_Work item_
Nothing in the records should change; write them all out again.

_Input data_
----
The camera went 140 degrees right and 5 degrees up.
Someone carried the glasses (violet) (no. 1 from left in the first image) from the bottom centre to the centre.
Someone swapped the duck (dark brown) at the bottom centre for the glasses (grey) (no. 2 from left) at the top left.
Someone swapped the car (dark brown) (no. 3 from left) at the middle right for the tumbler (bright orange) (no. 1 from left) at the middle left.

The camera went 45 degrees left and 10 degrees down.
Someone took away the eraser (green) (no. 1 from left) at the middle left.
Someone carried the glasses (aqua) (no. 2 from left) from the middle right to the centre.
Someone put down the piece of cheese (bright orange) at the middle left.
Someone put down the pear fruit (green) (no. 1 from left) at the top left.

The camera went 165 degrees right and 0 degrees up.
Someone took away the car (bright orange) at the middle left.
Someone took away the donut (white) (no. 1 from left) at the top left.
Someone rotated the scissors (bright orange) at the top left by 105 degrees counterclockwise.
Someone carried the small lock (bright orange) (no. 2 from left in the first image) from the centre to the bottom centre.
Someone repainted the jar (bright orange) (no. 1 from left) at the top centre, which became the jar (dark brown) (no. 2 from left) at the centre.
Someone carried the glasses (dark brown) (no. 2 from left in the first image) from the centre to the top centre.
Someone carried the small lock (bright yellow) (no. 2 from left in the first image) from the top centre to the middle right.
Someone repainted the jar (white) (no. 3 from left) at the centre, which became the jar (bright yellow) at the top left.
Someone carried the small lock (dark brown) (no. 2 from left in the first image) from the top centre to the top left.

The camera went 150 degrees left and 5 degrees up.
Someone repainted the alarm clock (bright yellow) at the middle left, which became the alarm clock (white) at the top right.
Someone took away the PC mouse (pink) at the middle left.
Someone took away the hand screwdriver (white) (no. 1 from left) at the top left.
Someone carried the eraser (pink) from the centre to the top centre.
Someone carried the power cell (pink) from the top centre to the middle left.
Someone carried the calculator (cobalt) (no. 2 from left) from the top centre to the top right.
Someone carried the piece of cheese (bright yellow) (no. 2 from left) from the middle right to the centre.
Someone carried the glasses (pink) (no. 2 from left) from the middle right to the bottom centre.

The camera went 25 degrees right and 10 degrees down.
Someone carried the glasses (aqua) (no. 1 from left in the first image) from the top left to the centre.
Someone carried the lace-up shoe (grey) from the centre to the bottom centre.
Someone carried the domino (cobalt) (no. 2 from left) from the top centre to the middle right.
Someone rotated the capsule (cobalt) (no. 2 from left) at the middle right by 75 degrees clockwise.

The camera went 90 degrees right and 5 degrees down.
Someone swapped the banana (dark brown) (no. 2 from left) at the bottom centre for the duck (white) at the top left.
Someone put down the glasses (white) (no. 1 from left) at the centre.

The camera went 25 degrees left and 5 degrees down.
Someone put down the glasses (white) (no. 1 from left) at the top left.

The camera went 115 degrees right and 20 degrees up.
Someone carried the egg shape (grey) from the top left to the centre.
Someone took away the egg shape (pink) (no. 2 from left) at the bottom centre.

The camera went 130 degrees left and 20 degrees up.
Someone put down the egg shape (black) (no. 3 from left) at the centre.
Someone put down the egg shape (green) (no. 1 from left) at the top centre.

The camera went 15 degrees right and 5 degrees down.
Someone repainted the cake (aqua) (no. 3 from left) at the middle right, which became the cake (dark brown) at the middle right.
----
_Answer for the task_
The camera went 140 degrees right and 5 degrees up.
Someone carried the glasses (violet) (no. 1 from left in the first image) from the bottom centre to the centre.
Someone swapped the duck (dark brown) at the bottom centre for the glasses (grey) (no. 2 from left) at the top left.
Someone swapped the car (dark brown) (no. 3 from left) at the middle right for the tumbler (bright orange) (no. 1 from left) at the middle left.

The camera went 45 degrees left and 10 degrees down.
Someone took away the eraser (green) (no. 1 from left) at the middle left.
Someone carried the glasses (aqua) (no. 2 from left) from the middle right to the centre.
Someone put down the piece of cheese (bright orange) at the middle left.
Someone put down the pear fruit (green) (no. 1 from left) at the top left.

The camera went 165 degrees right and 0 degrees up.
Someone took away the car (bright orange) at the middle left.
Someone took away the donut (white) (no. 1 from left) at the top left.
Someone rotated the scissors (bright orange) at the top left by 105 degrees counterclockwise.
Someone carried the small lock (bright orange) (no. 2 from left in the first image) from the centre to the bottom centre.
Someone repainted the jar (bright orange) (no. 1 from left) at the top centre, which became the jar (dark brown) (no. 2 from left) at the centre.
Someone carried the glasses (dark brown) (no. 2 from left in the first image) from the centre to the top centre.
Someone carried the small lock (bright yellow) (no. 2 from left in the first image) from the top centre to the middle right.
Someone repainted the jar (white) (no. 3 from left) at the centre, which became the jar (bright yellow) at the top left.
Someone carried the small lock (dark brown) (no. 2 from left in the first image) from the top centre to the top left.

The camera went 150 degrees left and 5 degrees up.
Someone repainted the alarm clock (bright yellow) at the middle left, which became the alarm clock (white) at the top right.
Someone took away the PC mouse (pink) at the middle left.
Someone took away the hand screwdriver (white) (no. 1 from left) at the top left.
Someone carried the eraser (pink) from the centre to the top centre.
Someone carried the power cell (pink) from the top centre to the middle left.
Someone carried the calculator (cobalt) (no. 2 from left) from the top centre to the top right.
Someone carried the piece of cheese (bright yellow) (no. 2 from left) from the middle right to the centre.
Someone carried the glasses (pink) (no. 2 from left) from the middle right to the bottom centre.

The camera went 25 degrees right and 10 degrees down.
Someone carried the glasses (aqua) (no. 1 from left in the first image) from the top left to the centre.
Someone carried the lace-up shoe (grey) from the centre to the bottom centre.
Someone carried the domino (cobalt) (no. 2 from left) from the top centre to the middle right.
Someone rotated the capsule (cobalt) (no. 2 from left) at the middle right by 75 degrees clockwise.

The camera went 90 degrees right and 5 degrees down.
Someone swapped the banana (dark brown) (no. 2 from left) at the bottom centre for the duck (white) at the top left.
Someone put down the glasses (white) (no. 1 from left) at the centre.

The camera went 25 degrees left and 5 degrees down.
Someone put down the glasses (white) (no. 1 from left) at the top left.

The camera went 115 degrees right and 20 degrees up.
Someone carried the egg shape (grey) from the top left to the centre.
Someone took away the egg shape (pink) (no. 2 from left) at the bottom centre.

The camera went 130 degrees left and 20 degrees up.
Someone put down the egg shape (black) (no. 3 from left) at the centre.
Someone put down the egg shape (green) (no. 1 from left) at the top centre.

The camera went 15 degrees right and 5 degrees down.
Someone repainted the cake (aqua) (no. 3 from left) at the middle right, which became the cake (dark brown) at the middle right.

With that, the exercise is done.